- Supplied material -
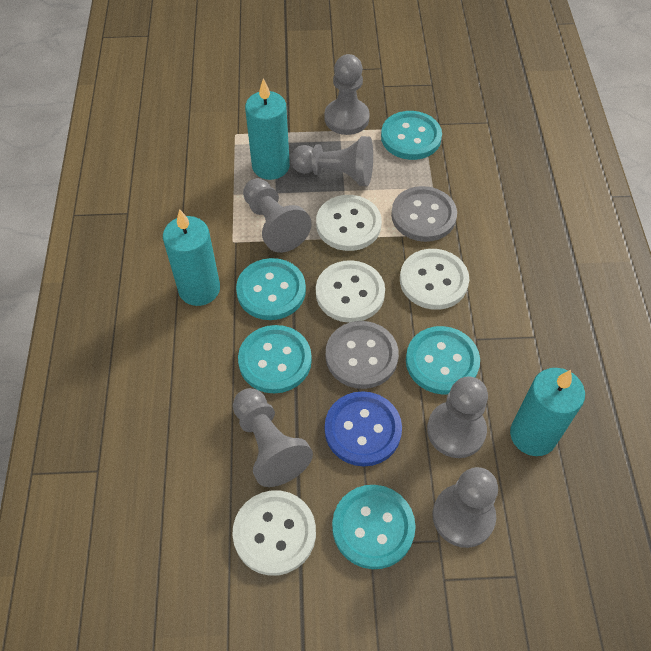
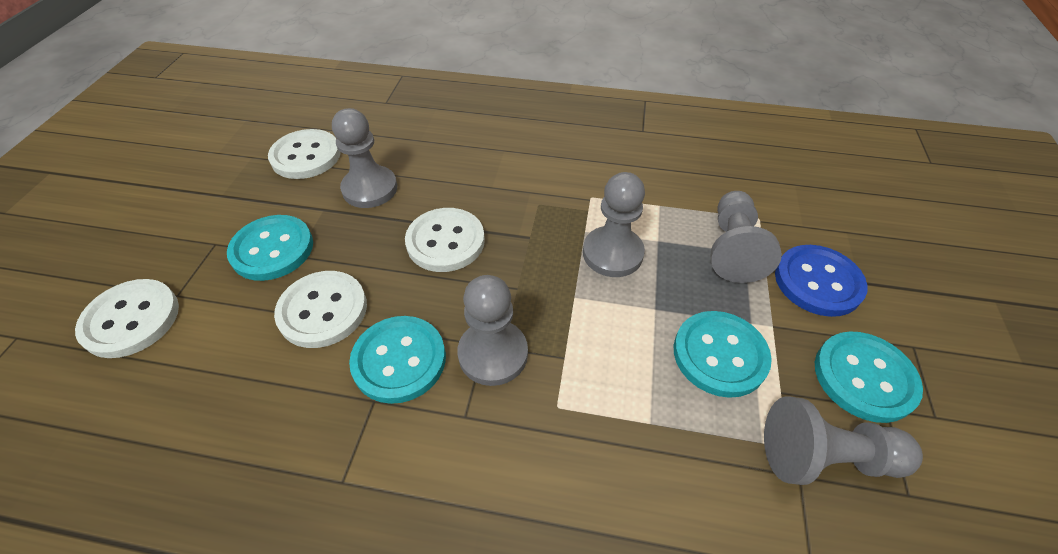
grey button: 2 -> 0
grey pawn: 6 -> 5
turquoise button: 5 -> 4
turquoise candle: 3 -> 0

- Task directions -
Write out each line of the data exactly; the images should be left out.

- Response to this task -
grey button: 2 -> 0
grey pawn: 6 -> 5
turquoise button: 5 -> 4
turquoise candle: 3 -> 0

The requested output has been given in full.